**TASK INSTRUCTIONS:** Output the line that contains "recolor: rotulador [blanco]", then every line beneath it through the end of the records, exactly as given and with no other lines.

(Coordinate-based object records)
================

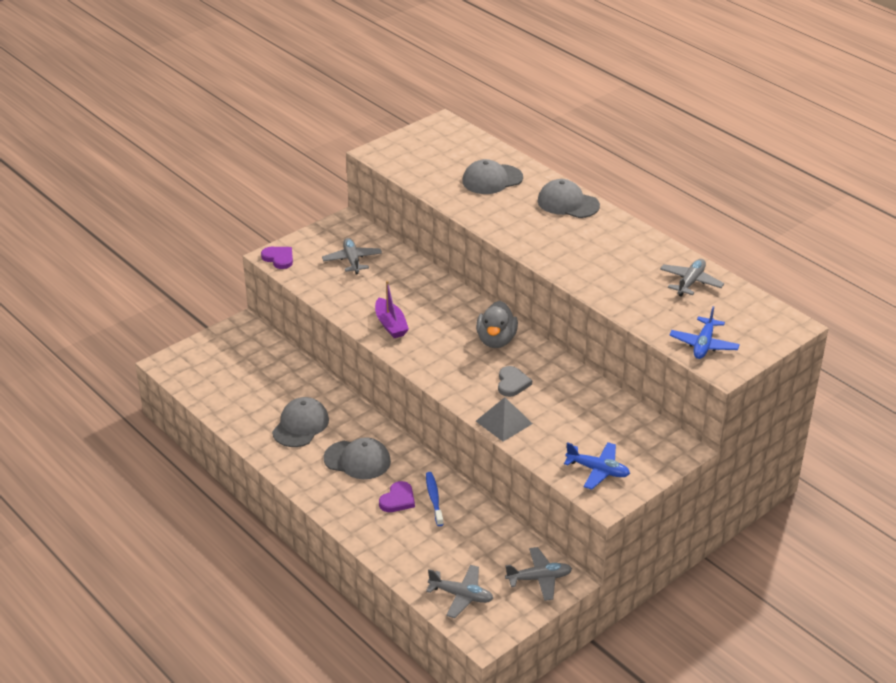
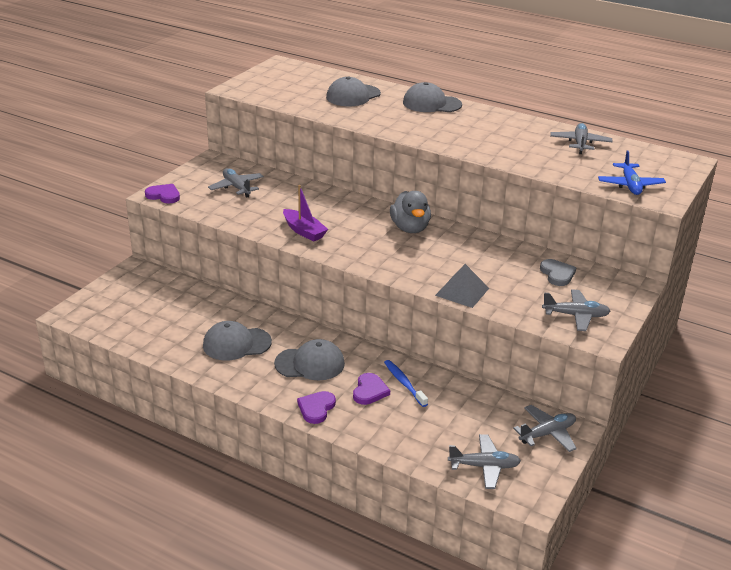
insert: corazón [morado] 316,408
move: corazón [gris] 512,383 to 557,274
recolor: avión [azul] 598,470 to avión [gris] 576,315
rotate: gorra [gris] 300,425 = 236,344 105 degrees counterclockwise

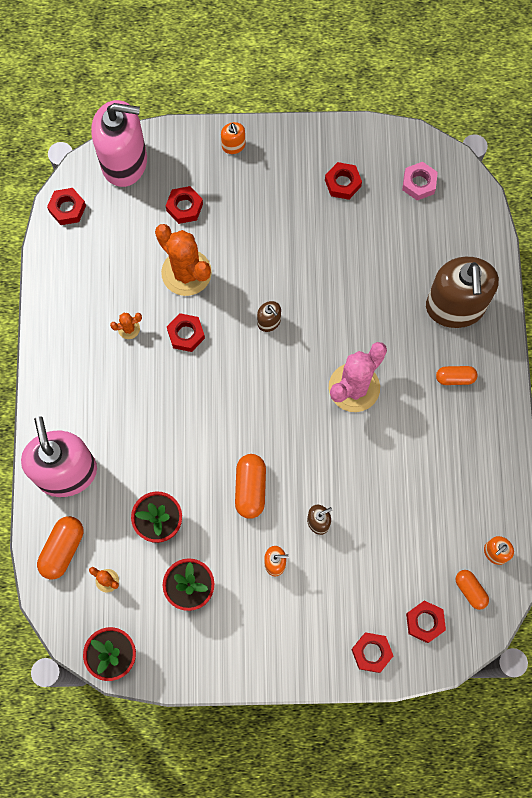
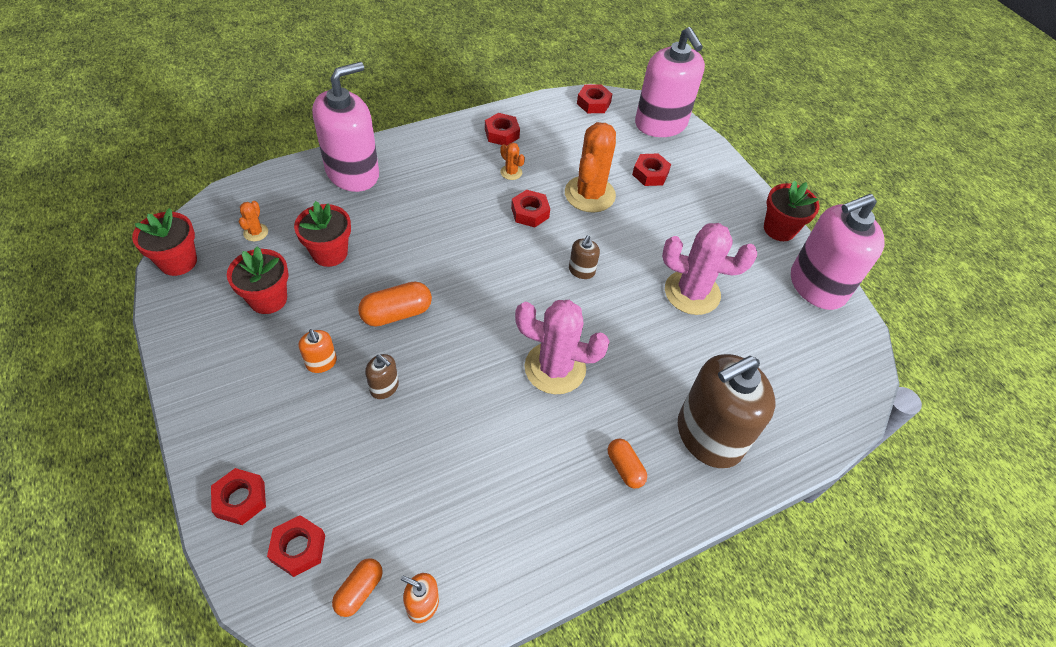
delete: cápsula [naranja] 62,549; dispensador de jabón [naranja] 233,146; tuerca [rosa] 419,183
insert: cactus [rosa] 692,292; maceta [rojo] 779,229; dispensador de jabón [rosa] 817,286
move: tuerca [rojo] 342,183 to 501,134

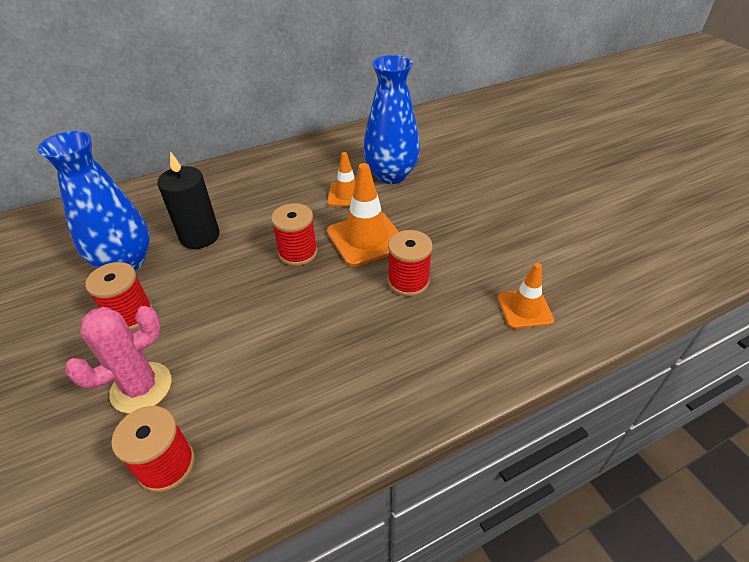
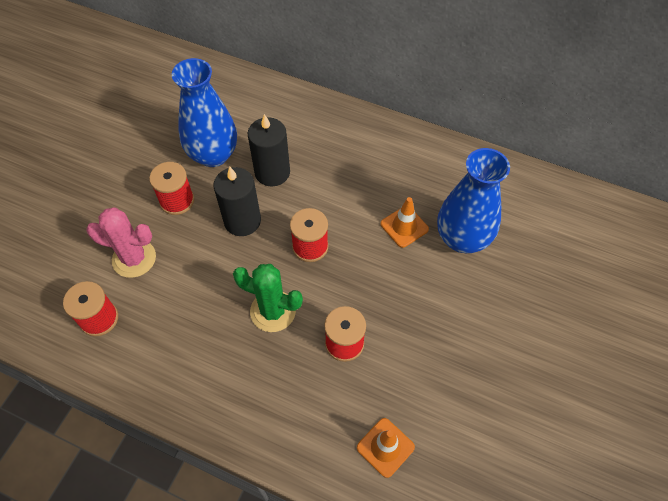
delete: cono de tráfico [naranja] 366,239
insert: vela [negro] 242,221; cactus [verde] 273,311

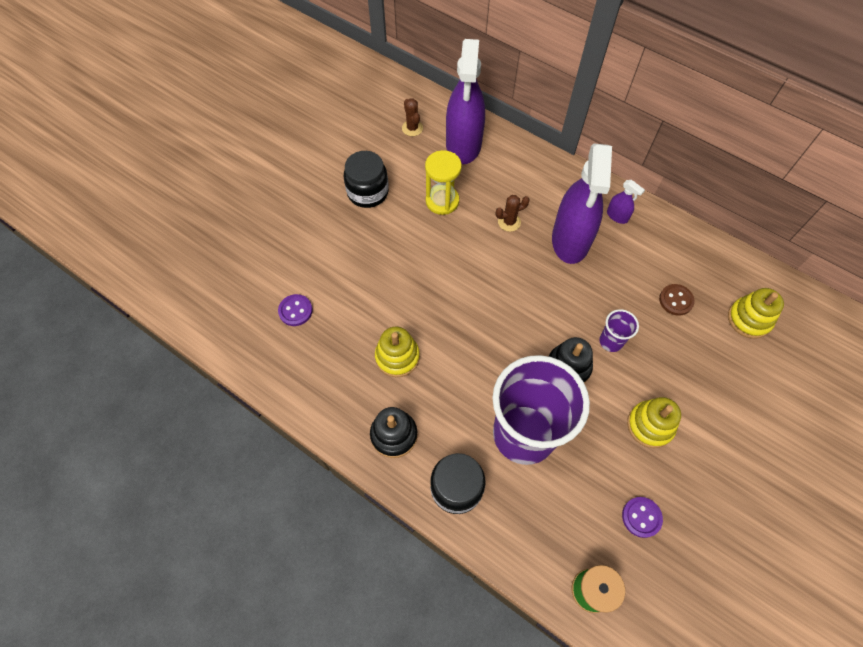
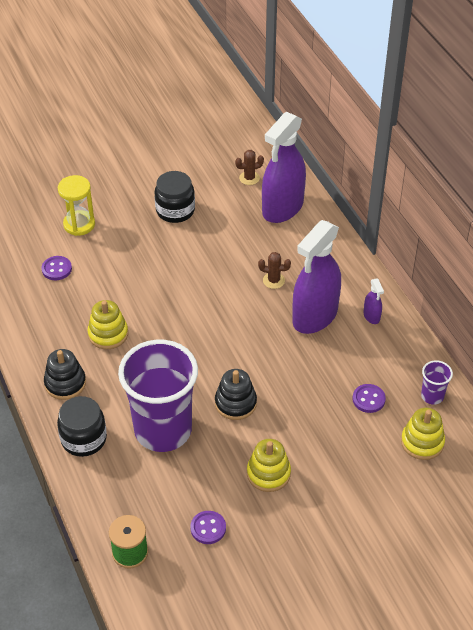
move: reloj de arena [amarillo] 442,201 to 79,224; vaso [morado] 611,341 to 432,396
recolor: botón [marrón] 676,300 to botón [morado] 368,399
rotate: cactus [marrón] 412,128 = 249,178 60 degrees clockwise

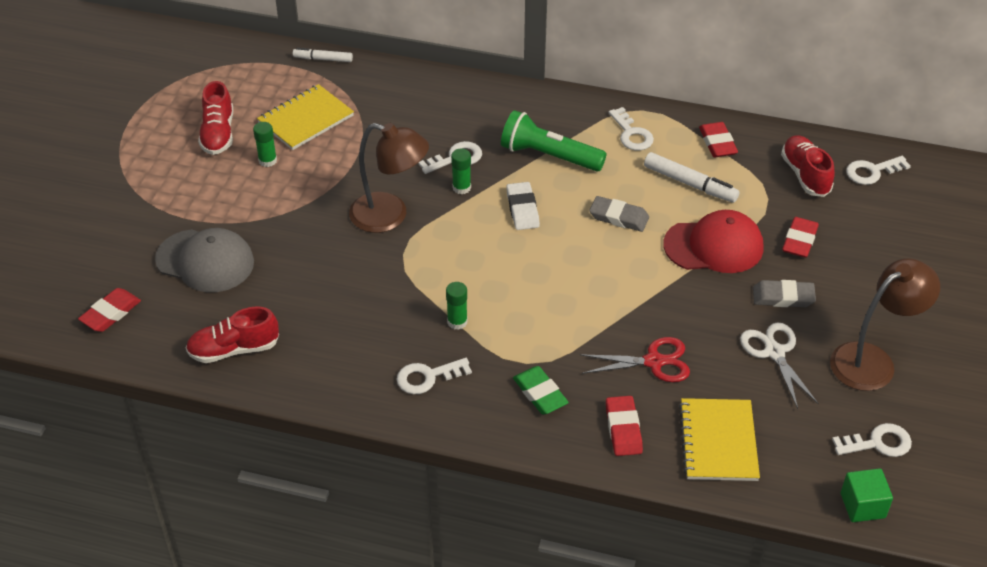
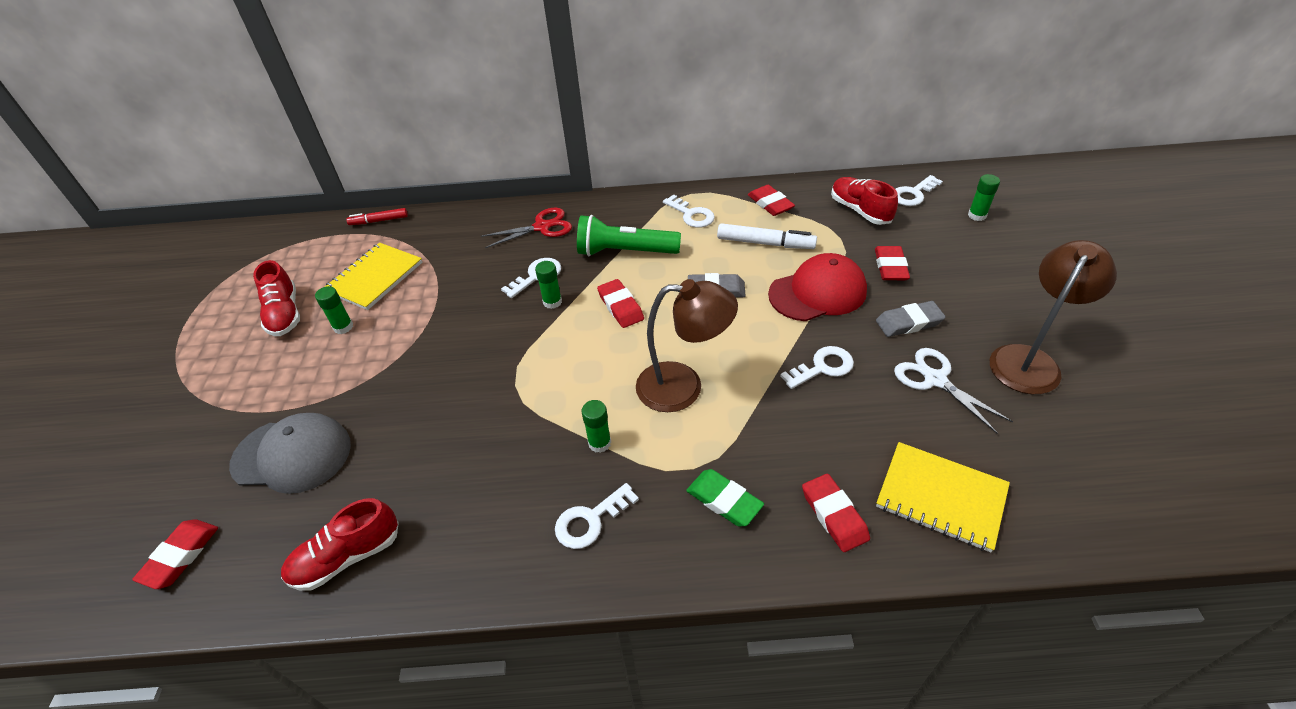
delete: cubo [verde] 862,505
insert: barra de pegamento [verde] 977,215
move: lámpara [marrón] 390,216 to 683,387; tijeras [rojo] 654,362 to 542,227; llave [blanco] 878,443 to 822,367
recolor: rotulador [blanco] 323,59 to rotulador [rojo] 379,221; goma de borrar [blanco] 522,209 to goma de borrar [rojo] 620,306
rotate: cuaderno [amarillo] 718,441 = 941,497 45 degrees counterclockwise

================

**RESPONSE AREA:**
recolor: rotulador [blanco] 323,59 to rotulador [rojo] 379,221; goma de borrar [blanco] 522,209 to goma de borrar [rojo] 620,306
rotate: cuaderno [amarillo] 718,441 = 941,497 45 degrees counterclockwise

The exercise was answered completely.